# AIM OF THE EXERCISE:
Give back, word for word, only the lines from the opening of the records through the one with "camera: 55 degrees left, 5 degrees up". Pictures stay out.
[Start of Attachment]
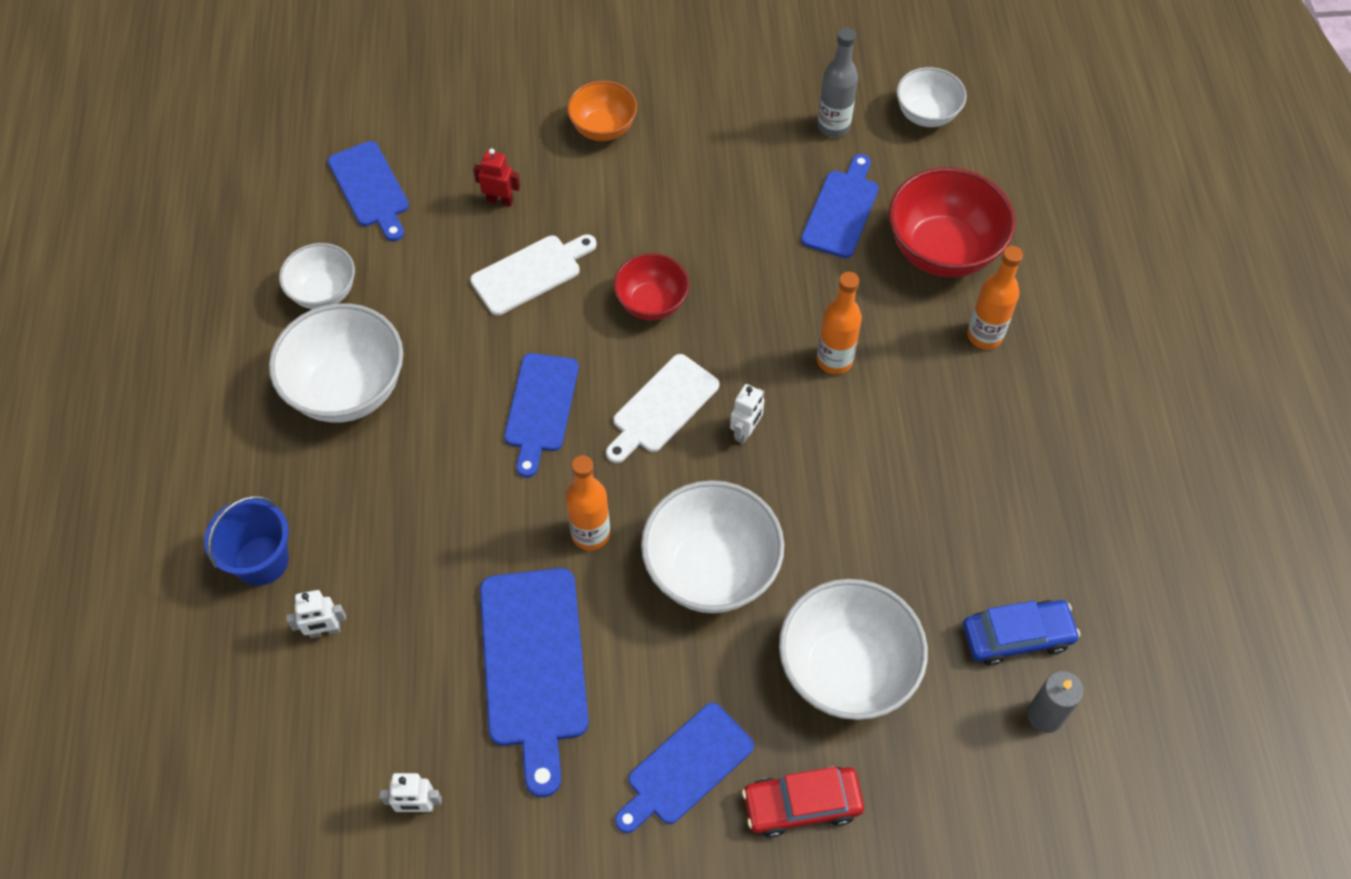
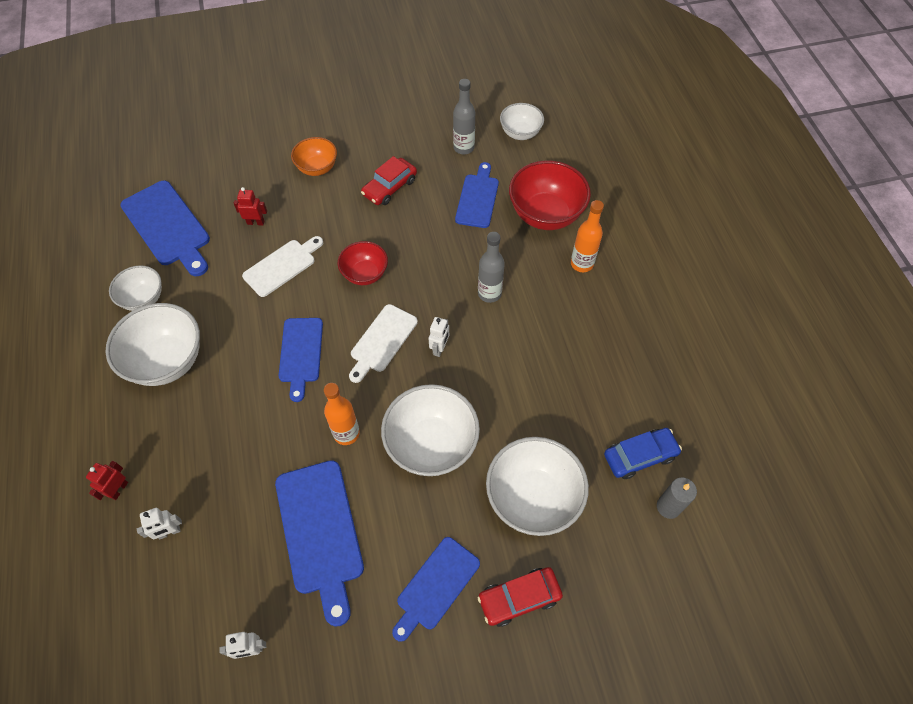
camera: 10 degrees left, 0 degrees up
blue bucket [204,495,289,586] -> red robot [86,461,128,500]
blue cutting board [328,141,409,241] -> blue cutting board [120,181,210,276], size x1.52
orange bottle [817,272,862,374] -> grey bottle [478,232,505,303]
none -> red car [361,156,417,205]

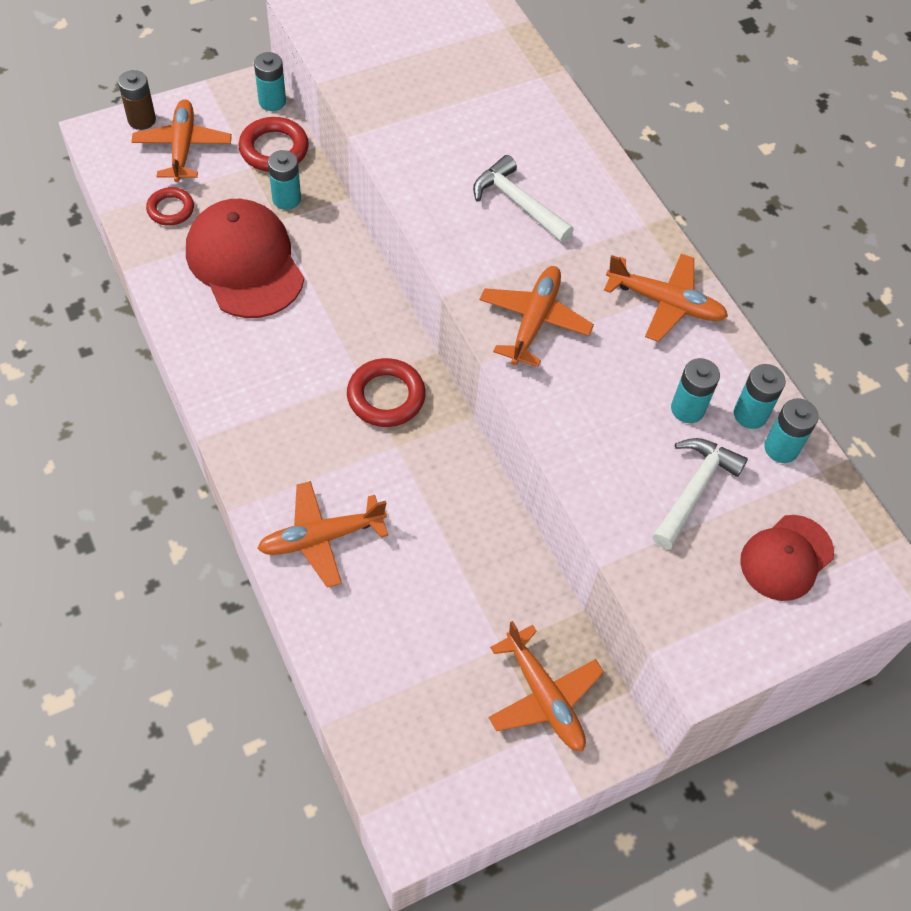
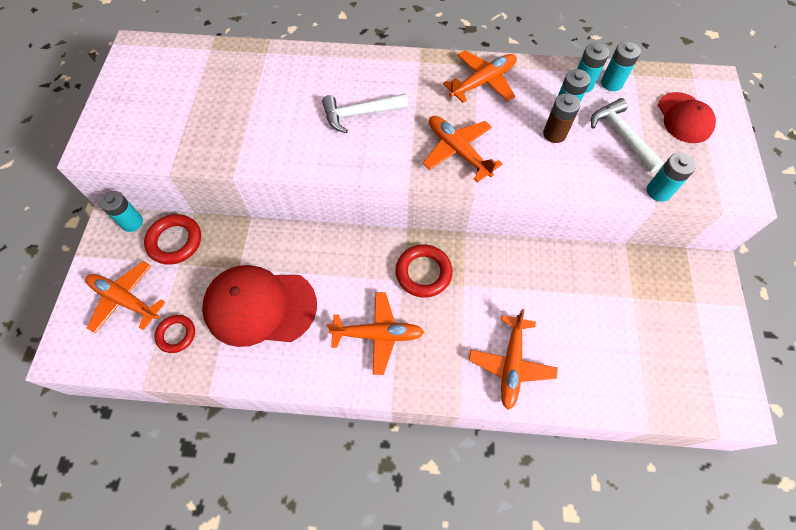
camera: 55 degrees left, 5 degrees up
brown battery [118,70,156,130] -> brown battery moved to [543,93,581,143]
turquoise battery [268,150,301,210] -> turquoise battery moved to [647,153,696,202]
orange plane [488,621,604,752] -> orange plane moved to [327,292,424,375]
[End of Attachment]
# OUTPUT OF THE TASK:
camera: 10 degrees left, 0 degrees up
blue bucket [204,495,289,586] -> red robot [86,461,128,500]
blue cutting board [328,141,409,241] -> blue cutting board [120,181,210,276], size x1.52
orange bottle [817,272,862,374] -> grey bottle [478,232,505,303]
none -> red car [361,156,417,205]

camera: 55 degrees left, 5 degrees up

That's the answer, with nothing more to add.